Your task :: Extract the full set of records, then give each one again exactly.

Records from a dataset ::
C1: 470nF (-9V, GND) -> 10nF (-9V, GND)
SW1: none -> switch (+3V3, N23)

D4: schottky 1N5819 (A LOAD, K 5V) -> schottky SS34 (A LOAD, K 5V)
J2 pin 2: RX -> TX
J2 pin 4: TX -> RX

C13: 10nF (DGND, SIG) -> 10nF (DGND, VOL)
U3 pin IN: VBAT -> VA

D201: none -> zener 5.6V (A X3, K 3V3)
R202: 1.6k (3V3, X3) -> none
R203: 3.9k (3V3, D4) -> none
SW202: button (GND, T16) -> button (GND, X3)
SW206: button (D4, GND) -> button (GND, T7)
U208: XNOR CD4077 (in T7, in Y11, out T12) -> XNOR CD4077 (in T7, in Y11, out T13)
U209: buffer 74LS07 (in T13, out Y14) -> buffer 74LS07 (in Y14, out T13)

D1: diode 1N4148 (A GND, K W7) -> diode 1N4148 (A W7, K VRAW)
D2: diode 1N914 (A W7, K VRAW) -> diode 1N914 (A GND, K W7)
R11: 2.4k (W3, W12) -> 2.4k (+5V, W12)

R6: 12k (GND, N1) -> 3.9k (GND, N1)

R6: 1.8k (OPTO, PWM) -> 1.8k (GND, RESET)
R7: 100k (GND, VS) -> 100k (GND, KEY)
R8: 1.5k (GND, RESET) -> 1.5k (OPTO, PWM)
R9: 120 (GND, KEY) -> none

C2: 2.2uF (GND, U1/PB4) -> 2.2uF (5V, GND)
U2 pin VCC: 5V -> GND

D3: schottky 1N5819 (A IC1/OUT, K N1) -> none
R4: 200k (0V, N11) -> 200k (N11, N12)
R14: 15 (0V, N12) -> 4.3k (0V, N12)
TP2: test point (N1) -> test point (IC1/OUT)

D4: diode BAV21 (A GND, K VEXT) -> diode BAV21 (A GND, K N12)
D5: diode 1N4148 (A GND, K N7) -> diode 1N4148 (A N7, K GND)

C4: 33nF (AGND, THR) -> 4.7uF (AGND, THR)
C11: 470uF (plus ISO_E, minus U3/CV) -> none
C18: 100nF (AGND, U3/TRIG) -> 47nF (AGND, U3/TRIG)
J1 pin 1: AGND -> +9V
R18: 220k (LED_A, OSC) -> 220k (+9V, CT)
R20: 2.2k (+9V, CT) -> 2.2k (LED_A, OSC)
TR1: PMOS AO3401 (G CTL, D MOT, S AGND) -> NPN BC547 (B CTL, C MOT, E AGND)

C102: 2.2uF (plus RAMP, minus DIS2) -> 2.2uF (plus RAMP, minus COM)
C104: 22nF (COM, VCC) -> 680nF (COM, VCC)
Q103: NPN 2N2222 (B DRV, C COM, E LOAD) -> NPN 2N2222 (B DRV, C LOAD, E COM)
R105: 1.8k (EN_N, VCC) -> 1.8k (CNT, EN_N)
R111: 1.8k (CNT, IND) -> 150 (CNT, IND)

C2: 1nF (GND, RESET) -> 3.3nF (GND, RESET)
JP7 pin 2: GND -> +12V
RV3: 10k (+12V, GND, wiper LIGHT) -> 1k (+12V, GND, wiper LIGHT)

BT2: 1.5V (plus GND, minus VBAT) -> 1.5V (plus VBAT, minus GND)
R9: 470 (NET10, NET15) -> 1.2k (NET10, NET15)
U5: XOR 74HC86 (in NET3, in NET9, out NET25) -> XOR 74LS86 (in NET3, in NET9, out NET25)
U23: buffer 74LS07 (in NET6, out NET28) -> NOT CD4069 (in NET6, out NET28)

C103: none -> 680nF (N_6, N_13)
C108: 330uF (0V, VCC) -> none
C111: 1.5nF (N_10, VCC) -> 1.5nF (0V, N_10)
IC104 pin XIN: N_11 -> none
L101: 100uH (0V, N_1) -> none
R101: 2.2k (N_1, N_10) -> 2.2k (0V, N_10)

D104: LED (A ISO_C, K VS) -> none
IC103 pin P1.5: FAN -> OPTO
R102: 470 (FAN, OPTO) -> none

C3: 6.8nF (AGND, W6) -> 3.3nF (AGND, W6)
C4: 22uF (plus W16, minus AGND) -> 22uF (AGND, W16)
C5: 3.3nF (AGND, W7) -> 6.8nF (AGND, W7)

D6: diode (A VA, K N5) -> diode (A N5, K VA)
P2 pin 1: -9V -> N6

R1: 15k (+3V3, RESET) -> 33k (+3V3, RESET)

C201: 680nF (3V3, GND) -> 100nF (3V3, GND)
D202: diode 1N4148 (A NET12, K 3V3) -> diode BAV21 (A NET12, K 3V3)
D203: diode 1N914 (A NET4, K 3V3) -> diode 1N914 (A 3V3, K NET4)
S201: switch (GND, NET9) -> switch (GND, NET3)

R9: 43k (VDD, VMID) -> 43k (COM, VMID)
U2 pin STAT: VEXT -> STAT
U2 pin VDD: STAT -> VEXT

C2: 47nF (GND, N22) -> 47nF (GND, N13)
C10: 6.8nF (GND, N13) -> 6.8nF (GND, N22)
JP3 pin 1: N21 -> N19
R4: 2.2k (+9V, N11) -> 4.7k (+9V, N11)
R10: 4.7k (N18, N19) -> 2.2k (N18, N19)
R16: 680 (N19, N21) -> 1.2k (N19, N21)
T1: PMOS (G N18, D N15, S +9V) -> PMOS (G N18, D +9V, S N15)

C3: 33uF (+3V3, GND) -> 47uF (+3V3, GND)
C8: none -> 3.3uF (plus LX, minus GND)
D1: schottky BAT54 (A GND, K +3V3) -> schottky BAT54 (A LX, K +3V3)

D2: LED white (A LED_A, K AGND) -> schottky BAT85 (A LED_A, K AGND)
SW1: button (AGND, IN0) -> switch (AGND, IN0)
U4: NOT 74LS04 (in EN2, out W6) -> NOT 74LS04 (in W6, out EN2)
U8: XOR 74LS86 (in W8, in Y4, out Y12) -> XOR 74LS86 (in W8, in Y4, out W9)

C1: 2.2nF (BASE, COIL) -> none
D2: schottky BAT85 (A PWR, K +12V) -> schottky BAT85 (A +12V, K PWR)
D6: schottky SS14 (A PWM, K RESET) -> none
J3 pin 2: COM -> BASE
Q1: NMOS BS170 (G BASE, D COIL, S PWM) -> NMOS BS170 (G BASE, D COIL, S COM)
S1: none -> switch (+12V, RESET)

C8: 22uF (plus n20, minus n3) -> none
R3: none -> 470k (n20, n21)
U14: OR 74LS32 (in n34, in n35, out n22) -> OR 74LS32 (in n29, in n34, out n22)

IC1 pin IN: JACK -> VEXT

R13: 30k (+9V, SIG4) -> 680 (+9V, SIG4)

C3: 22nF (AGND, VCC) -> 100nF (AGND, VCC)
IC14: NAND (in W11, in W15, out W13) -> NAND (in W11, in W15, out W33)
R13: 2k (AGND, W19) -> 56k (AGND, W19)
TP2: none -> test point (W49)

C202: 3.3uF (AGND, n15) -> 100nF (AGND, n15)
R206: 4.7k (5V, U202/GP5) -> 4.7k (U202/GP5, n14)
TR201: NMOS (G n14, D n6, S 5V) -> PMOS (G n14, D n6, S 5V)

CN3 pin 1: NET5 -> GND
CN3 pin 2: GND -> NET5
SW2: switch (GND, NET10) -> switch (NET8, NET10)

Response to the exercise ::
C1: 470nF (-9V, GND) -> 10nF (-9V, GND)
SW1: none -> switch (+3V3, N23)

D4: schottky 1N5819 (A LOAD, K 5V) -> schottky SS34 (A LOAD, K 5V)
J2 pin 2: RX -> TX
J2 pin 4: TX -> RX

C13: 10nF (DGND, SIG) -> 10nF (DGND, VOL)
U3 pin IN: VBAT -> VA

D201: none -> zener 5.6V (A X3, K 3V3)
R202: 1.6k (3V3, X3) -> none
R203: 3.9k (3V3, D4) -> none
SW202: button (GND, T16) -> button (GND, X3)
SW206: button (D4, GND) -> button (GND, T7)
U208: XNOR CD4077 (in T7, in Y11, out T12) -> XNOR CD4077 (in T7, in Y11, out T13)
U209: buffer 74LS07 (in T13, out Y14) -> buffer 74LS07 (in Y14, out T13)

D1: diode 1N4148 (A GND, K W7) -> diode 1N4148 (A W7, K VRAW)
D2: diode 1N914 (A W7, K VRAW) -> diode 1N914 (A GND, K W7)
R11: 2.4k (W3, W12) -> 2.4k (+5V, W12)

R6: 12k (GND, N1) -> 3.9k (GND, N1)

R6: 1.8k (OPTO, PWM) -> 1.8k (GND, RESET)
R7: 100k (GND, VS) -> 100k (GND, KEY)
R8: 1.5k (GND, RESET) -> 1.5k (OPTO, PWM)
R9: 120 (GND, KEY) -> none

C2: 2.2uF (GND, U1/PB4) -> 2.2uF (5V, GND)
U2 pin VCC: 5V -> GND

D3: schottky 1N5819 (A IC1/OUT, K N1) -> none
R4: 200k (0V, N11) -> 200k (N11, N12)
R14: 15 (0V, N12) -> 4.3k (0V, N12)
TP2: test point (N1) -> test point (IC1/OUT)

D4: diode BAV21 (A GND, K VEXT) -> diode BAV21 (A GND, K N12)
D5: diode 1N4148 (A GND, K N7) -> diode 1N4148 (A N7, K GND)

C4: 33nF (AGND, THR) -> 4.7uF (AGND, THR)
C11: 470uF (plus ISO_E, minus U3/CV) -> none
C18: 100nF (AGND, U3/TRIG) -> 47nF (AGND, U3/TRIG)
J1 pin 1: AGND -> +9V
R18: 220k (LED_A, OSC) -> 220k (+9V, CT)
R20: 2.2k (+9V, CT) -> 2.2k (LED_A, OSC)
TR1: PMOS AO3401 (G CTL, D MOT, S AGND) -> NPN BC547 (B CTL, C MOT, E AGND)

C102: 2.2uF (plus RAMP, minus DIS2) -> 2.2uF (plus RAMP, minus COM)
C104: 22nF (COM, VCC) -> 680nF (COM, VCC)
Q103: NPN 2N2222 (B DRV, C COM, E LOAD) -> NPN 2N2222 (B DRV, C LOAD, E COM)
R105: 1.8k (EN_N, VCC) -> 1.8k (CNT, EN_N)
R111: 1.8k (CNT, IND) -> 150 (CNT, IND)

C2: 1nF (GND, RESET) -> 3.3nF (GND, RESET)
JP7 pin 2: GND -> +12V
RV3: 10k (+12V, GND, wiper LIGHT) -> 1k (+12V, GND, wiper LIGHT)

BT2: 1.5V (plus GND, minus VBAT) -> 1.5V (plus VBAT, minus GND)
R9: 470 (NET10, NET15) -> 1.2k (NET10, NET15)
U5: XOR 74HC86 (in NET3, in NET9, out NET25) -> XOR 74LS86 (in NET3, in NET9, out NET25)
U23: buffer 74LS07 (in NET6, out NET28) -> NOT CD4069 (in NET6, out NET28)

C103: none -> 680nF (N_6, N_13)
C108: 330uF (0V, VCC) -> none
C111: 1.5nF (N_10, VCC) -> 1.5nF (0V, N_10)
IC104 pin XIN: N_11 -> none
L101: 100uH (0V, N_1) -> none
R101: 2.2k (N_1, N_10) -> 2.2k (0V, N_10)

D104: LED (A ISO_C, K VS) -> none
IC103 pin P1.5: FAN -> OPTO
R102: 470 (FAN, OPTO) -> none

C3: 6.8nF (AGND, W6) -> 3.3nF (AGND, W6)
C4: 22uF (plus W16, minus AGND) -> 22uF (AGND, W16)
C5: 3.3nF (AGND, W7) -> 6.8nF (AGND, W7)

D6: diode (A VA, K N5) -> diode (A N5, K VA)
P2 pin 1: -9V -> N6

R1: 15k (+3V3, RESET) -> 33k (+3V3, RESET)

C201: 680nF (3V3, GND) -> 100nF (3V3, GND)
D202: diode 1N4148 (A NET12, K 3V3) -> diode BAV21 (A NET12, K 3V3)
D203: diode 1N914 (A NET4, K 3V3) -> diode 1N914 (A 3V3, K NET4)
S201: switch (GND, NET9) -> switch (GND, NET3)

R9: 43k (VDD, VMID) -> 43k (COM, VMID)
U2 pin STAT: VEXT -> STAT
U2 pin VDD: STAT -> VEXT

C2: 47nF (GND, N22) -> 47nF (GND, N13)
C10: 6.8nF (GND, N13) -> 6.8nF (GND, N22)
JP3 pin 1: N21 -> N19
R4: 2.2k (+9V, N11) -> 4.7k (+9V, N11)
R10: 4.7k (N18, N19) -> 2.2k (N18, N19)
R16: 680 (N19, N21) -> 1.2k (N19, N21)
T1: PMOS (G N18, D N15, S +9V) -> PMOS (G N18, D +9V, S N15)

C3: 33uF (+3V3, GND) -> 47uF (+3V3, GND)
C8: none -> 3.3uF (plus LX, minus GND)
D1: schottky BAT54 (A GND, K +3V3) -> schottky BAT54 (A LX, K +3V3)

D2: LED white (A LED_A, K AGND) -> schottky BAT85 (A LED_A, K AGND)
SW1: button (AGND, IN0) -> switch (AGND, IN0)
U4: NOT 74LS04 (in EN2, out W6) -> NOT 74LS04 (in W6, out EN2)
U8: XOR 74LS86 (in W8, in Y4, out Y12) -> XOR 74LS86 (in W8, in Y4, out W9)

C1: 2.2nF (BASE, COIL) -> none
D2: schottky BAT85 (A PWR, K +12V) -> schottky BAT85 (A +12V, K PWR)
D6: schottky SS14 (A PWM, K RESET) -> none
J3 pin 2: COM -> BASE
Q1: NMOS BS170 (G BASE, D COIL, S PWM) -> NMOS BS170 (G BASE, D COIL, S COM)
S1: none -> switch (+12V, RESET)

C8: 22uF (plus n20, minus n3) -> none
R3: none -> 470k (n20, n21)
U14: OR 74LS32 (in n34, in n35, out n22) -> OR 74LS32 (in n29, in n34, out n22)

IC1 pin IN: JACK -> VEXT

R13: 30k (+9V, SIG4) -> 680 (+9V, SIG4)

C3: 22nF (AGND, VCC) -> 100nF (AGND, VCC)
IC14: NAND (in W11, in W15, out W13) -> NAND (in W11, in W15, out W33)
R13: 2k (AGND, W19) -> 56k (AGND, W19)
TP2: none -> test point (W49)

C202: 3.3uF (AGND, n15) -> 100nF (AGND, n15)
R206: 4.7k (5V, U202/GP5) -> 4.7k (U202/GP5, n14)
TR201: NMOS (G n14, D n6, S 5V) -> PMOS (G n14, D n6, S 5V)

CN3 pin 1: NET5 -> GND
CN3 pin 2: GND -> NET5
SW2: switch (GND, NET10) -> switch (NET8, NET10)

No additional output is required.